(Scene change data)
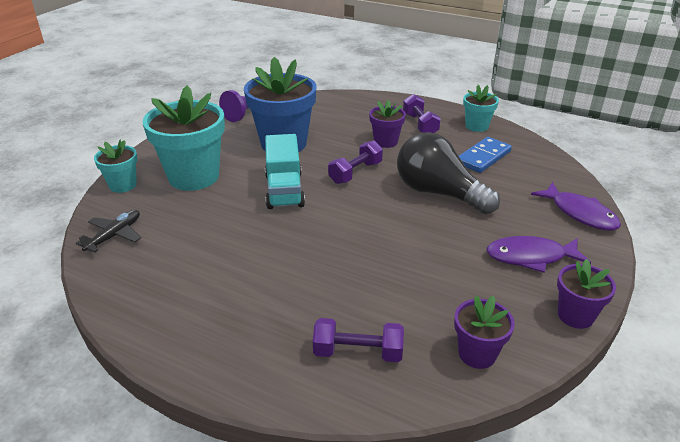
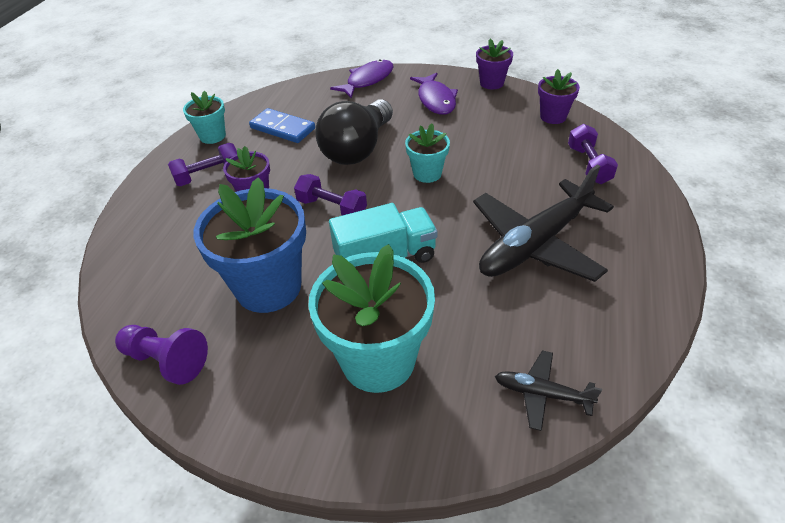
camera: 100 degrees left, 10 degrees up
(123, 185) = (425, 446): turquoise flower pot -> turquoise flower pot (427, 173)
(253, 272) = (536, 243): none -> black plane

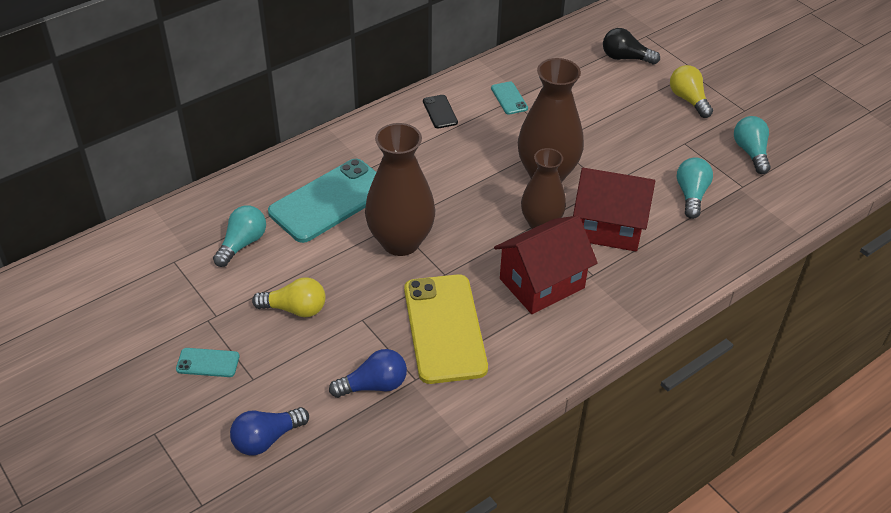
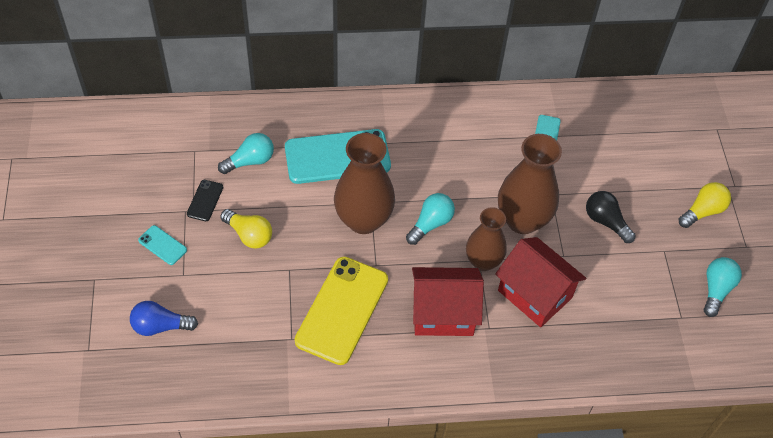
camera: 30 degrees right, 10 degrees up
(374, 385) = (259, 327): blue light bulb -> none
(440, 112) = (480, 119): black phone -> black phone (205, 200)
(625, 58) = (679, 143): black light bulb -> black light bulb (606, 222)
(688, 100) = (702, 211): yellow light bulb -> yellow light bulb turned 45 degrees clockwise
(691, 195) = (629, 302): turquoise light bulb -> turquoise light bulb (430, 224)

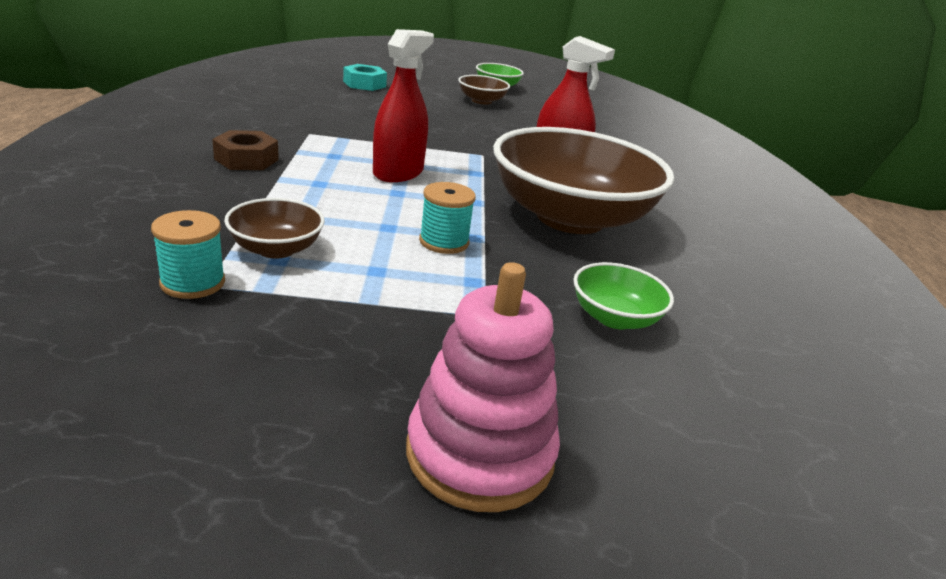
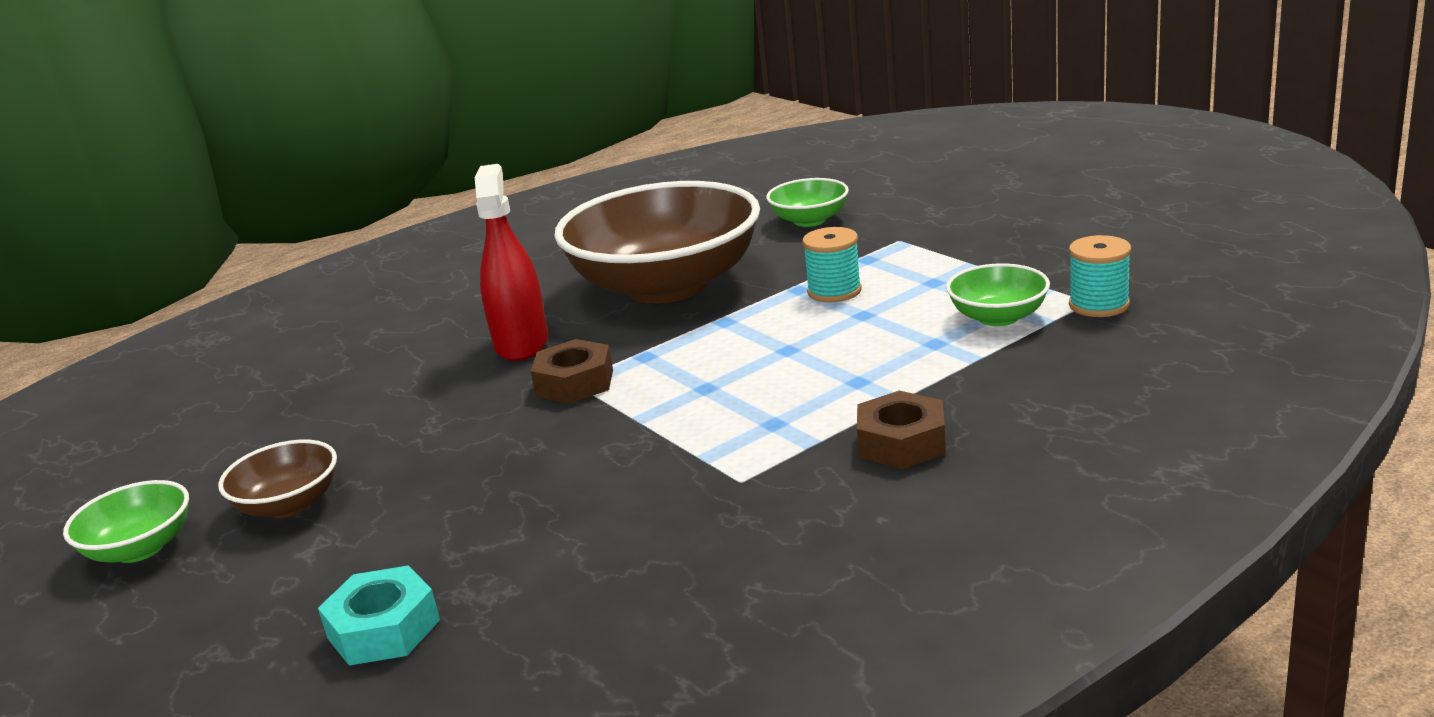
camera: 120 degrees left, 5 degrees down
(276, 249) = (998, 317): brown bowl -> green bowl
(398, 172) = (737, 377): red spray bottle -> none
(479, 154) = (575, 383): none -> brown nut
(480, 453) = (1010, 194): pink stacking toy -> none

--

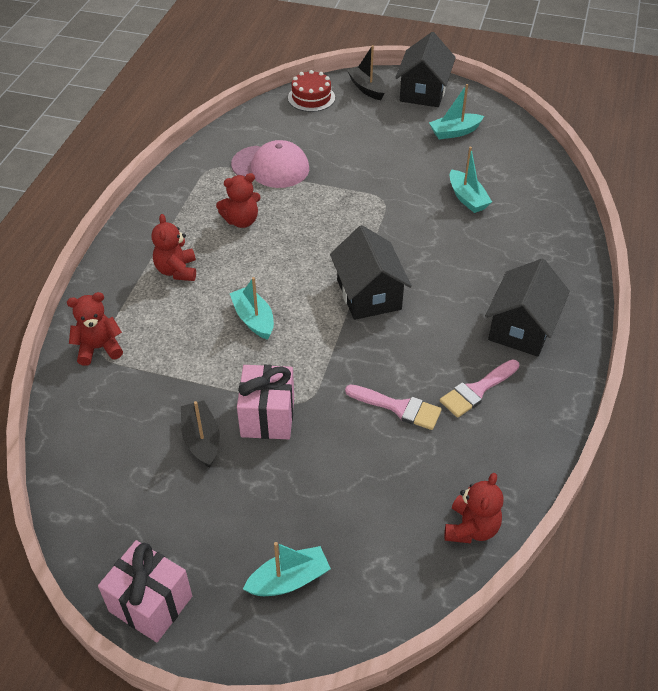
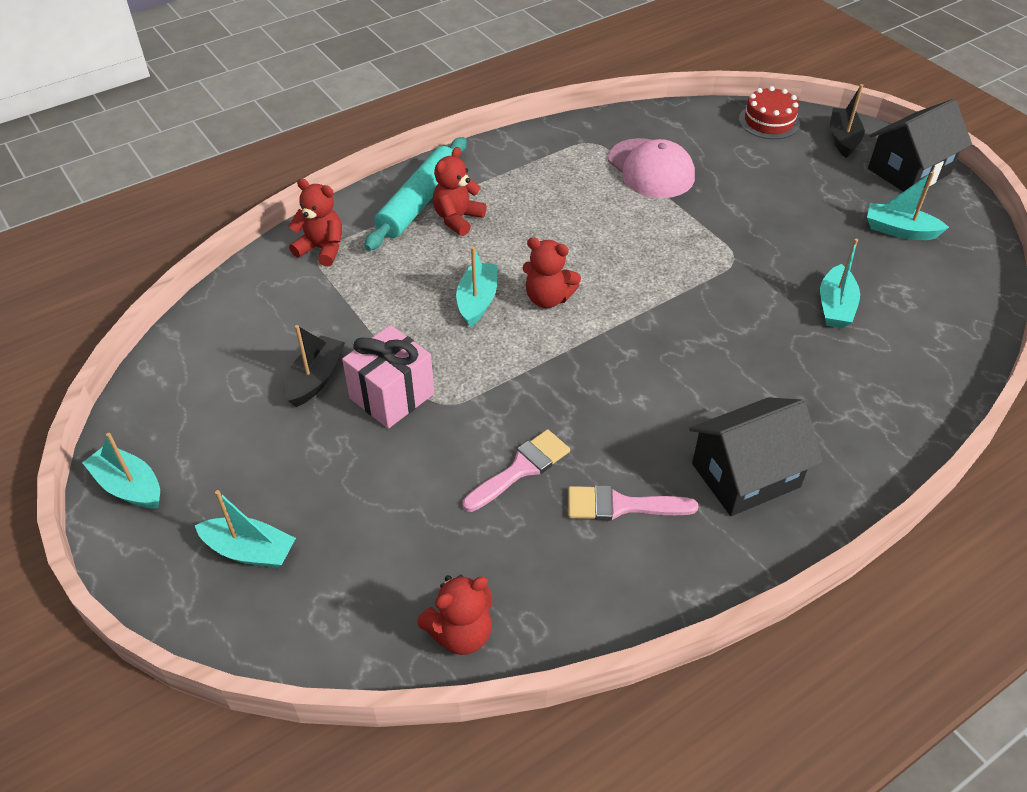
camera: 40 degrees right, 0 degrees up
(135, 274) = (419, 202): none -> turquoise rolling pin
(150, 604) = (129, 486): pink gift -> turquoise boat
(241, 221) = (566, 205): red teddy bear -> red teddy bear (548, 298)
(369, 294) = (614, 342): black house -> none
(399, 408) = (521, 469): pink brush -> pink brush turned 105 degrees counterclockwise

> Assignment: Would you copy the lines above exactly, starting with the one that has "(440, 112) = (480, 119): black" and ending with the one that has "(276, 249) = (998, 317): brown", both included, without the pictures?

> Your response:
(440, 112) = (480, 119): black phone -> black phone (205, 200)
(625, 58) = (679, 143): black light bulb -> black light bulb (606, 222)
(688, 100) = (702, 211): yellow light bulb -> yellow light bulb turned 45 degrees clockwise
(691, 195) = (629, 302): turquoise light bulb -> turquoise light bulb (430, 224)

camera: 120 degrees left, 5 degrees down
(276, 249) = (998, 317): brown bowl -> green bowl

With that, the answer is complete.